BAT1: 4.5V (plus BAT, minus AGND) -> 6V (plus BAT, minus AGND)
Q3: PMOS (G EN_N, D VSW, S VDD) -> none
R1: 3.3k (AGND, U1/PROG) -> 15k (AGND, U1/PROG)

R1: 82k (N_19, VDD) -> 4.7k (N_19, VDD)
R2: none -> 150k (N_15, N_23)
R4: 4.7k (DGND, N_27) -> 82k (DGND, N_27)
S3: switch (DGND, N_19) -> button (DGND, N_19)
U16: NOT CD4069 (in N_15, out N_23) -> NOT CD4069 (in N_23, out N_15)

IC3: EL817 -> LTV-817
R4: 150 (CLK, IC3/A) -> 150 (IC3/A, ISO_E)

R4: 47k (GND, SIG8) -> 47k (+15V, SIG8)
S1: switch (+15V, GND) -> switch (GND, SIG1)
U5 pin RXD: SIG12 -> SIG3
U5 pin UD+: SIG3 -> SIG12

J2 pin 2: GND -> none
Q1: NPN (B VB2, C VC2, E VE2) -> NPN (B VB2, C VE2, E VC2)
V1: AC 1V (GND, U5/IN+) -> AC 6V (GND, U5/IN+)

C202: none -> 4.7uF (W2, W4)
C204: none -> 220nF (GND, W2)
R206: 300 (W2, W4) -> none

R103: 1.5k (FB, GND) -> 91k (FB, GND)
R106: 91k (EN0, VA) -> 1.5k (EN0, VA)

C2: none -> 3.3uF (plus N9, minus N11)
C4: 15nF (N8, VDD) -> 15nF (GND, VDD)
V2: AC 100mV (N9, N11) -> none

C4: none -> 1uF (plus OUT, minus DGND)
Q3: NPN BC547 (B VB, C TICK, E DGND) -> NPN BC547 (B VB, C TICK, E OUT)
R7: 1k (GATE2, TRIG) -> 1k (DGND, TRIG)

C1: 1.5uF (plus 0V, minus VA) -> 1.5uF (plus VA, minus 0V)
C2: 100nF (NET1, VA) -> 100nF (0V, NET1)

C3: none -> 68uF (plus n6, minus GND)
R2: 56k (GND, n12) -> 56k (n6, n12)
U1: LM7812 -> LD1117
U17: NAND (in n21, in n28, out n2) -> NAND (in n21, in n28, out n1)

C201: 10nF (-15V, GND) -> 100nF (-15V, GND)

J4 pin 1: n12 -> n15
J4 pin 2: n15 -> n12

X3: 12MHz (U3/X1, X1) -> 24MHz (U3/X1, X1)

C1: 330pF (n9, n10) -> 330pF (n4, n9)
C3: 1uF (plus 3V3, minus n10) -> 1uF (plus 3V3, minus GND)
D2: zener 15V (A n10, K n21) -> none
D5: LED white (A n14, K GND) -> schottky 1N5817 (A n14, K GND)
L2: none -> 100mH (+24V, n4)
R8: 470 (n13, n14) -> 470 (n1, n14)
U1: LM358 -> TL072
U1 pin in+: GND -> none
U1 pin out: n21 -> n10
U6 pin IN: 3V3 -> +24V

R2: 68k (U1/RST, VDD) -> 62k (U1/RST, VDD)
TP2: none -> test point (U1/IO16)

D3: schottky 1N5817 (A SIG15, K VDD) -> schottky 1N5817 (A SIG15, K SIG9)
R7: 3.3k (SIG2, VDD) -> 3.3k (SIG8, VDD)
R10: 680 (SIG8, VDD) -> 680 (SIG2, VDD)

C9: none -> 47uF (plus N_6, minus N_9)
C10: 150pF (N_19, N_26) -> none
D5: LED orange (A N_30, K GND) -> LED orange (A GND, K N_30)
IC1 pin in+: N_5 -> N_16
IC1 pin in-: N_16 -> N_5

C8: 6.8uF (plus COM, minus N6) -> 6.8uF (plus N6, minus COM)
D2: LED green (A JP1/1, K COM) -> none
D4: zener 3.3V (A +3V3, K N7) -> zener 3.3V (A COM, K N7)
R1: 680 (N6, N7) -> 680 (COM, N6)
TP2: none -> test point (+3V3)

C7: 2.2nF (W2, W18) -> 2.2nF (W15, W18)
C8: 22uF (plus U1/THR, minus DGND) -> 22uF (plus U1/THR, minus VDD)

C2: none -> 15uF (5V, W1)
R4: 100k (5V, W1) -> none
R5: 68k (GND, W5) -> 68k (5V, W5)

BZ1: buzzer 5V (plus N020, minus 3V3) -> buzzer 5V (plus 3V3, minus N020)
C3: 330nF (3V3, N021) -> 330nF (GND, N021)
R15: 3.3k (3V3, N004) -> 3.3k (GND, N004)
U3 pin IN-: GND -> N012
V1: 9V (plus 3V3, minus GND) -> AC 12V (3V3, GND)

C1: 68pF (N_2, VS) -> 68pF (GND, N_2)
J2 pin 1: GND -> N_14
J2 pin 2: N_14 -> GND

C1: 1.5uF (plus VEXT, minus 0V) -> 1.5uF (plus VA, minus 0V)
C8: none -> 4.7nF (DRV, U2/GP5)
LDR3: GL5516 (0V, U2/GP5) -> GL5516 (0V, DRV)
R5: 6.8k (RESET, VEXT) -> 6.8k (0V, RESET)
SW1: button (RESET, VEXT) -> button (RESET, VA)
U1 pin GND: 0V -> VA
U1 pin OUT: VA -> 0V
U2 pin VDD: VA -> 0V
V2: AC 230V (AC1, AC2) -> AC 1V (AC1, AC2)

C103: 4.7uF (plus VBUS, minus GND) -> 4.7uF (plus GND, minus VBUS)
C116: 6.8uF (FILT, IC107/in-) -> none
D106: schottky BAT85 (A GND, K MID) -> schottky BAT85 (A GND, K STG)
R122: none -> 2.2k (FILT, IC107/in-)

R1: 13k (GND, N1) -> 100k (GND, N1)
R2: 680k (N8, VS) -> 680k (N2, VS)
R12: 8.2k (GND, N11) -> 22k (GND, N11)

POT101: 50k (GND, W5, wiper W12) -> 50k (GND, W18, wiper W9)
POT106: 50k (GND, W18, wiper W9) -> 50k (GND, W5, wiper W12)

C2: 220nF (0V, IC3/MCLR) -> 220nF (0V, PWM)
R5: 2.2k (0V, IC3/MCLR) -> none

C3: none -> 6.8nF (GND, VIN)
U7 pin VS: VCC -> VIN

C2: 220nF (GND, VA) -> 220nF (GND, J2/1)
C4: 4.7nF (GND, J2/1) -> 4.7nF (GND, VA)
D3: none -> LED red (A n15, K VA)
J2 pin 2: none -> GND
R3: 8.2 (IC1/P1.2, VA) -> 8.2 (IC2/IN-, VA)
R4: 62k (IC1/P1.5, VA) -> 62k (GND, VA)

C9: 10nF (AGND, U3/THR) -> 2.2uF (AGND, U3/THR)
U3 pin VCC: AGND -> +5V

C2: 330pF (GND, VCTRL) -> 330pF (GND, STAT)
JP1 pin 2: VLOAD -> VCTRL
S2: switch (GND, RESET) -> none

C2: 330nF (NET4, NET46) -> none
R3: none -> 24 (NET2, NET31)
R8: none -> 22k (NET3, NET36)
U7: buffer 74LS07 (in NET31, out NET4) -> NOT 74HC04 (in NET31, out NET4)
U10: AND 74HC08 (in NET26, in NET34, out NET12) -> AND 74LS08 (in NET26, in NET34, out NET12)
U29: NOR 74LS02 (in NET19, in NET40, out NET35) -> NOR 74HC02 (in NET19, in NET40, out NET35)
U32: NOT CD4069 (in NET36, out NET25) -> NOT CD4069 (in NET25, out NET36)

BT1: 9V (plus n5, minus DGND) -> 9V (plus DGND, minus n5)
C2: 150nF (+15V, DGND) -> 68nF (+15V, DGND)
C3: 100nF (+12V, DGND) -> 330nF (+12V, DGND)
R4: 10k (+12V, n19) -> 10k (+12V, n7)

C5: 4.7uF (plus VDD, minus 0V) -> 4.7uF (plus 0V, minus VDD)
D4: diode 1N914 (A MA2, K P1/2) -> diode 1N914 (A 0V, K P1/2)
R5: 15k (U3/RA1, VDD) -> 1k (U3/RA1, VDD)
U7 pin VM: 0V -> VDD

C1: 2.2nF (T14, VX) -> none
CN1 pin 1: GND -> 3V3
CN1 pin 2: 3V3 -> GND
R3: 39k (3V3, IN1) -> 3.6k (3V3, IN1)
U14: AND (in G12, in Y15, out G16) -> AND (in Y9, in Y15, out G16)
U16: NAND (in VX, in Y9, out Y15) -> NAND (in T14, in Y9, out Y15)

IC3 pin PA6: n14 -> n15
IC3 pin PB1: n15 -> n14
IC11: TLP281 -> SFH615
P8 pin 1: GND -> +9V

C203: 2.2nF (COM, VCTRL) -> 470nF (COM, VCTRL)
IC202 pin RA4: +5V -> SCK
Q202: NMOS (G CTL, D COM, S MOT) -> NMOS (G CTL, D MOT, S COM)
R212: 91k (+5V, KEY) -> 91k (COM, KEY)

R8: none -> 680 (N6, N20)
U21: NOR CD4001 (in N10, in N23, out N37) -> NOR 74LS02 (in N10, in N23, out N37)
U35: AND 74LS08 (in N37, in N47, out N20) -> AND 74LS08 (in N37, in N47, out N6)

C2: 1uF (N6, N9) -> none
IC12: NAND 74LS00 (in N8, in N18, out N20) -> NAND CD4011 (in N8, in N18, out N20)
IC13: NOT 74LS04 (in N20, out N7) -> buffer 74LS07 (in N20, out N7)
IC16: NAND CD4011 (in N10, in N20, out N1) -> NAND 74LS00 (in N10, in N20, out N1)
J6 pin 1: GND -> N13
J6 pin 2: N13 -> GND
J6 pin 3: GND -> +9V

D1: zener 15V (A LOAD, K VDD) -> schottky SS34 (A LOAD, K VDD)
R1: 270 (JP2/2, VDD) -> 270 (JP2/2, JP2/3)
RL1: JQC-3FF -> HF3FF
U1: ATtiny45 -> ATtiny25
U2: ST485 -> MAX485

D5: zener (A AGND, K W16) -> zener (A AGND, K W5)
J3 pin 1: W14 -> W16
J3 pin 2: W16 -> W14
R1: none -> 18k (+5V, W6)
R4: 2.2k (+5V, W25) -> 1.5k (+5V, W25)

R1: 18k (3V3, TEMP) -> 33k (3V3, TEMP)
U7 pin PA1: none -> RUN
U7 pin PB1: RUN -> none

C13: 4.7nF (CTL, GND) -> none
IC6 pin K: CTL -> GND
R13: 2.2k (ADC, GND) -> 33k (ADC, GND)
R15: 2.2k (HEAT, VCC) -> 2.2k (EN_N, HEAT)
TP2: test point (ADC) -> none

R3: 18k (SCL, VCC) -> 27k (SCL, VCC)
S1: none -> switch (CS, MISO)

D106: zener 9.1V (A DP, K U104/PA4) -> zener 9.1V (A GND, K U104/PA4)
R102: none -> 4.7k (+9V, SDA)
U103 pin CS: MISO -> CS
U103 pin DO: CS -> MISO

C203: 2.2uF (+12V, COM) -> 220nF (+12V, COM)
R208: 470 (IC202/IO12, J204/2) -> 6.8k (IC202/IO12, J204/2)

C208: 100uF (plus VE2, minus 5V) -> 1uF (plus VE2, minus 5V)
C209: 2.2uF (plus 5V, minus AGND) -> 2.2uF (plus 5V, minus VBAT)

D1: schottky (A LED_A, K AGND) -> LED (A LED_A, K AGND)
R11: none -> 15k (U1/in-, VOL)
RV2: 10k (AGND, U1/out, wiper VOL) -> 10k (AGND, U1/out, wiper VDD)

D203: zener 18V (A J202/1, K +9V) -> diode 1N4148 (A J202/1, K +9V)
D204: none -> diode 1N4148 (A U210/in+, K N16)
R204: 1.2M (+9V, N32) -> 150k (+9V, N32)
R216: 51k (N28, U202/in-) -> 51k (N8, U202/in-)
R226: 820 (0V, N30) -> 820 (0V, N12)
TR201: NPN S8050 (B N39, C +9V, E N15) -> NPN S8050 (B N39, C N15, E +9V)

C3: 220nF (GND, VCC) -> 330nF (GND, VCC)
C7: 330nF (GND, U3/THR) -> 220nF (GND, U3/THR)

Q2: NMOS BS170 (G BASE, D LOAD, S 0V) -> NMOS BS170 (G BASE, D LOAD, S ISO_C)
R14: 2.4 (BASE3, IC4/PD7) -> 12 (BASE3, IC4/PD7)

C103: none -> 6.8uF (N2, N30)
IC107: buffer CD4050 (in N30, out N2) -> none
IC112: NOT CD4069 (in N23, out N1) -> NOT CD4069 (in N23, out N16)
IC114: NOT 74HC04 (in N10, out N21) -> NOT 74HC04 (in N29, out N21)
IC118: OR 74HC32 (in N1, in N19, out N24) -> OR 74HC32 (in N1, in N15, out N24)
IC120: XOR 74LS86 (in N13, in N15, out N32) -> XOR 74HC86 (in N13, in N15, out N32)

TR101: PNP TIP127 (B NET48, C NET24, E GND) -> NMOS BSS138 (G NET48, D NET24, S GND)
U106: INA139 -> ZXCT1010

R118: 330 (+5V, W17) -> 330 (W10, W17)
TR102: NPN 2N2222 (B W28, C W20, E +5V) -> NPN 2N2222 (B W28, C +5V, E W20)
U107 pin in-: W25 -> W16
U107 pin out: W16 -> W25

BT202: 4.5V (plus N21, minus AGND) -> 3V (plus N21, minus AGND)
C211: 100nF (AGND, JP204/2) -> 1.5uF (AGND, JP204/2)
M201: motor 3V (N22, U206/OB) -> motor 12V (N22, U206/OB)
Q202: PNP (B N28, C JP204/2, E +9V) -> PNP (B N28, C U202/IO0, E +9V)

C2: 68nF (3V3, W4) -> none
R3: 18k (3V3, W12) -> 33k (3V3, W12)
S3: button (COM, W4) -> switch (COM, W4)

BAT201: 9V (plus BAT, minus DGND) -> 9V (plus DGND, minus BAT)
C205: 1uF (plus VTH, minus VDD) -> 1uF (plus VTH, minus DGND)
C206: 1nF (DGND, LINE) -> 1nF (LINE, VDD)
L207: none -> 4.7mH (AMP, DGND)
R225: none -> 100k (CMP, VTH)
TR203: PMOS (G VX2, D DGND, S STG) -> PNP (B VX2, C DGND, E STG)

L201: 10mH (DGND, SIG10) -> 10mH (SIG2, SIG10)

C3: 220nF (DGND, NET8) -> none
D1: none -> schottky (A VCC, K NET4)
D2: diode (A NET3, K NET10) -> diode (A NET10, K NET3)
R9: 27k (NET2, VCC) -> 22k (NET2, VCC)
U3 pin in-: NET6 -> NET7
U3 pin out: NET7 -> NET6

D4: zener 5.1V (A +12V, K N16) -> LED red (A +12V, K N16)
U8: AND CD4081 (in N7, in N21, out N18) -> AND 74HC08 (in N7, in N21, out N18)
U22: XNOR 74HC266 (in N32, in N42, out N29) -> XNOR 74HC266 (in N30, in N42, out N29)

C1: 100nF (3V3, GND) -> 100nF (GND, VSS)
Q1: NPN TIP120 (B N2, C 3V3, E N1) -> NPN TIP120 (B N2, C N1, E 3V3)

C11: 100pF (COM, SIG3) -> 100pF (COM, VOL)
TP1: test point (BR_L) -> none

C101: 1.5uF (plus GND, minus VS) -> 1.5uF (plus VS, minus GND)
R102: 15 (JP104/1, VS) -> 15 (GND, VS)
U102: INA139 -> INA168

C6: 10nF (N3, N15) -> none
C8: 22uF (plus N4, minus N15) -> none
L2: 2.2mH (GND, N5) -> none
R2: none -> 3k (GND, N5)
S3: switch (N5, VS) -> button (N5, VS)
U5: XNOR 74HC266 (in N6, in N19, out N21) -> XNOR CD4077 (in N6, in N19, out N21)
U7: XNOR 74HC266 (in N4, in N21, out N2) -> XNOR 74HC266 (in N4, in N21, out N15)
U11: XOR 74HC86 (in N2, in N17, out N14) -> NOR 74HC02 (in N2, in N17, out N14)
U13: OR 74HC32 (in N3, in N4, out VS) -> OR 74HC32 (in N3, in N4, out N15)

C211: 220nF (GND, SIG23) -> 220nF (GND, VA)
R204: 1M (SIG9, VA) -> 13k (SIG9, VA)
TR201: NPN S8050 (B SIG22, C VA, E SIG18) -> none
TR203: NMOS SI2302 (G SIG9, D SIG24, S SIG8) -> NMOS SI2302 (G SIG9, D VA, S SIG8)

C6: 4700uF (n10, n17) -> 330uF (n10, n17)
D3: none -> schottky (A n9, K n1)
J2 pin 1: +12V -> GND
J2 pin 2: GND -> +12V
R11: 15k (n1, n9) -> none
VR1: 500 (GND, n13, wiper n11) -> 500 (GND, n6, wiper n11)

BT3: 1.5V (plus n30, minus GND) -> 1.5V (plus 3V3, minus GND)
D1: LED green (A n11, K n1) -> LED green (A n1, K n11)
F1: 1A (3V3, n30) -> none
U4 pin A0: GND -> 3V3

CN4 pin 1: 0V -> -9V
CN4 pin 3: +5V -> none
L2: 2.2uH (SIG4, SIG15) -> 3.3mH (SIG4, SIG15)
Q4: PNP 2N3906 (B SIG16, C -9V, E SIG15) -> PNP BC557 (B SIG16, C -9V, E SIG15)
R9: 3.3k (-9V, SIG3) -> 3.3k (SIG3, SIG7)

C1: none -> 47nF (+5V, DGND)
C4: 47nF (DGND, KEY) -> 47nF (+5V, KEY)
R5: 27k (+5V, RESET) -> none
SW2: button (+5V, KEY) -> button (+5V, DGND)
◇ ◇ ◇
# Brief
Take the lines above from the first through the one containing "C3: none -> 68uF (plus n6, minus GND)" and reproduce them exactly; include nothing else.

# Reply
BAT1: 4.5V (plus BAT, minus AGND) -> 6V (plus BAT, minus AGND)
Q3: PMOS (G EN_N, D VSW, S VDD) -> none
R1: 3.3k (AGND, U1/PROG) -> 15k (AGND, U1/PROG)

R1: 82k (N_19, VDD) -> 4.7k (N_19, VDD)
R2: none -> 150k (N_15, N_23)
R4: 4.7k (DGND, N_27) -> 82k (DGND, N_27)
S3: switch (DGND, N_19) -> button (DGND, N_19)
U16: NOT CD4069 (in N_15, out N_23) -> NOT CD4069 (in N_23, out N_15)

IC3: EL817 -> LTV-817
R4: 150 (CLK, IC3/A) -> 150 (IC3/A, ISO_E)

R4: 47k (GND, SIG8) -> 47k (+15V, SIG8)
S1: switch (+15V, GND) -> switch (GND, SIG1)
U5 pin RXD: SIG12 -> SIG3
U5 pin UD+: SIG3 -> SIG12

J2 pin 2: GND -> none
Q1: NPN (B VB2, C VC2, E VE2) -> NPN (B VB2, C VE2, E VC2)
V1: AC 1V (GND, U5/IN+) -> AC 6V (GND, U5/IN+)

C202: none -> 4.7uF (W2, W4)
C204: none -> 220nF (GND, W2)
R206: 300 (W2, W4) -> none

R103: 1.5k (FB, GND) -> 91k (FB, GND)
R106: 91k (EN0, VA) -> 1.5k (EN0, VA)

C2: none -> 3.3uF (plus N9, minus N11)
C4: 15nF (N8, VDD) -> 15nF (GND, VDD)
V2: AC 100mV (N9, N11) -> none

C4: none -> 1uF (plus OUT, minus DGND)
Q3: NPN BC547 (B VB, C TICK, E DGND) -> NPN BC547 (B VB, C TICK, E OUT)
R7: 1k (GATE2, TRIG) -> 1k (DGND, TRIG)

C1: 1.5uF (plus 0V, minus VA) -> 1.5uF (plus VA, minus 0V)
C2: 100nF (NET1, VA) -> 100nF (0V, NET1)

C3: none -> 68uF (plus n6, minus GND)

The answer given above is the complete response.